__Data shown__
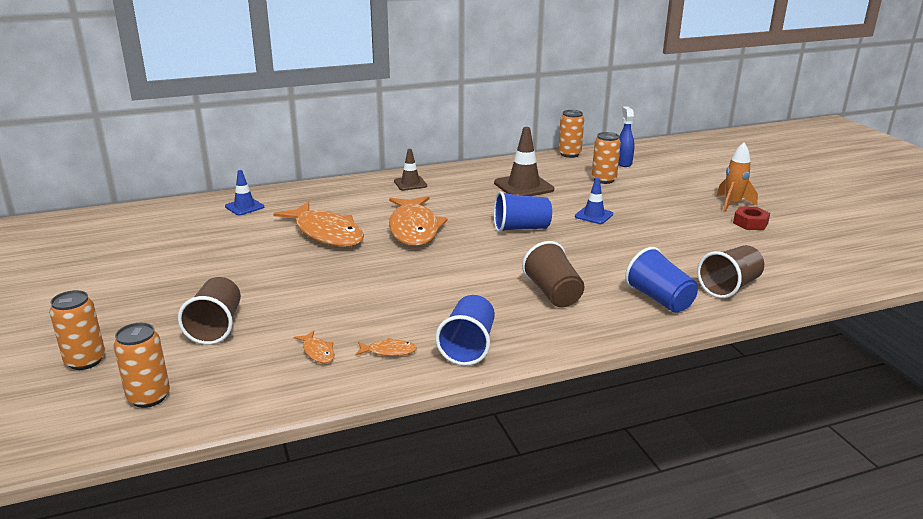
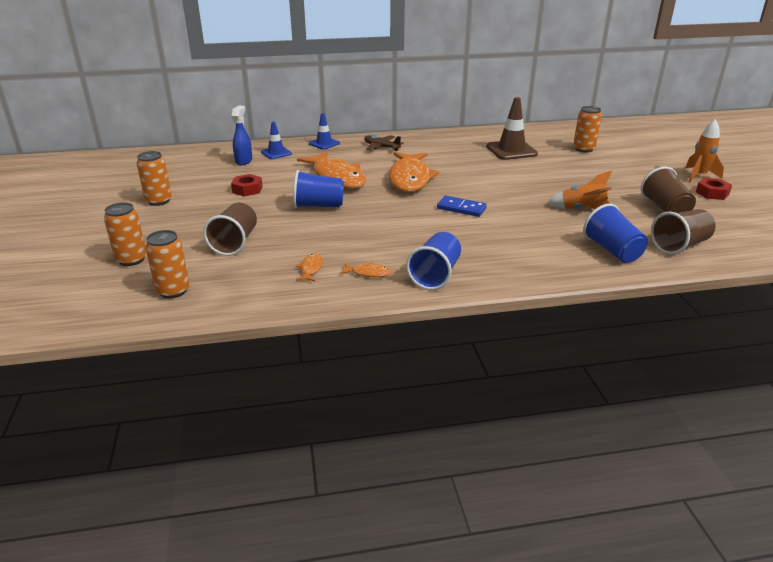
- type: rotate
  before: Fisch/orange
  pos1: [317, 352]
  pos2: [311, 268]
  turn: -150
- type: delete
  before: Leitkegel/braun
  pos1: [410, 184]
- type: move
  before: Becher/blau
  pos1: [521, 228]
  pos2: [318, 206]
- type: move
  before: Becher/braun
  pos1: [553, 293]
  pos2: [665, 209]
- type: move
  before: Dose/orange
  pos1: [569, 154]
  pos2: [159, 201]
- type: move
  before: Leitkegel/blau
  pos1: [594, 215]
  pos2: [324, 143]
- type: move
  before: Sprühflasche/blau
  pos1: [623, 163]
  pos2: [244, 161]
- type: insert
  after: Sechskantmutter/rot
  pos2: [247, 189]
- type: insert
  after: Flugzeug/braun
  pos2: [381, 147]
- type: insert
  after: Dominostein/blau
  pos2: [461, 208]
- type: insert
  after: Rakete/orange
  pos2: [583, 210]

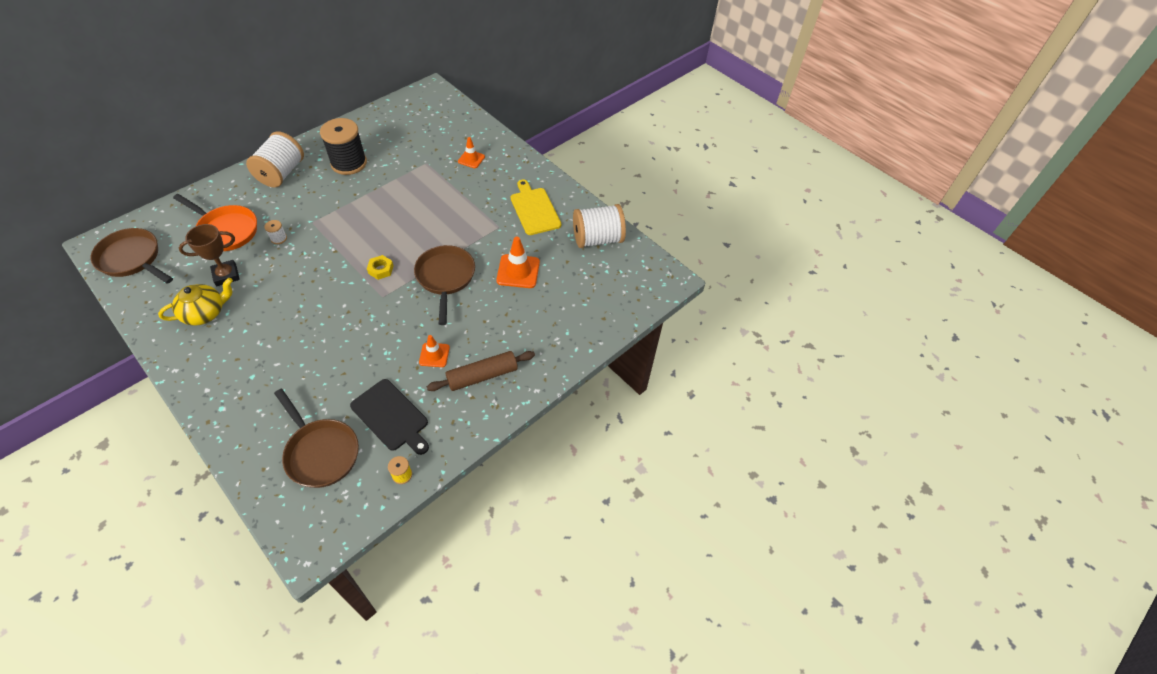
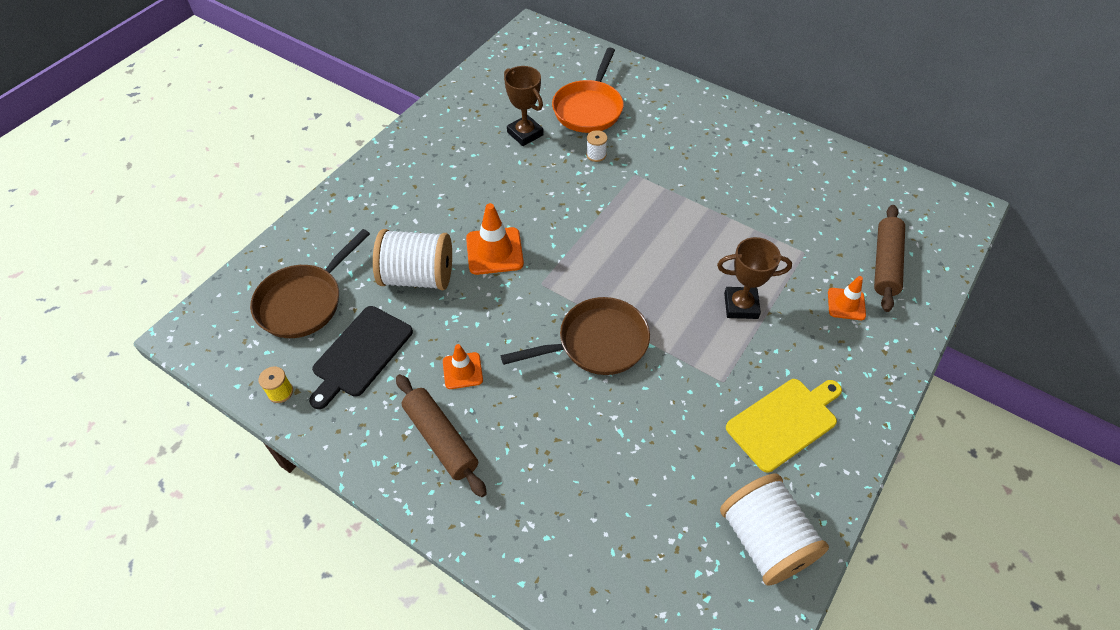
- type: delete
  before: Pfanne/braun
  pos1: [132, 259]
- type: delete
  before: Teekanne/gelb
  pos1: [205, 313]
- type: move
  before: Garnrolle/weiß
  pos1: [281, 173]
  pos2: [418, 277]
- type: delete
  before: Garnrolle/schwarz
  pos1: [349, 163]
- type: delete
  before: Sechskantmutter/gelb
  pos1: [381, 269]
- type: move
  before: Leitkegel/orange
  pos1: [518, 271]
  pos2: [494, 251]
- type: insert
  after: Pokal/braun
  pos2: [741, 306]
- type: insert
  after: Nudelholz/braun
  pos2: [885, 263]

__Work required__
In the copy, include each line from the start of the material through the line with "before: Sprühflasche/blau", word for word, but none of the pictures.

__Solution below__
- type: rotate
  before: Fisch/orange
  pos1: [317, 352]
  pos2: [311, 268]
  turn: -150
- type: delete
  before: Leitkegel/braun
  pos1: [410, 184]
- type: move
  before: Becher/blau
  pos1: [521, 228]
  pos2: [318, 206]
- type: move
  before: Becher/braun
  pos1: [553, 293]
  pos2: [665, 209]
- type: move
  before: Dose/orange
  pos1: [569, 154]
  pos2: [159, 201]
- type: move
  before: Leitkegel/blau
  pos1: [594, 215]
  pos2: [324, 143]
- type: move
  before: Sprühflasche/blau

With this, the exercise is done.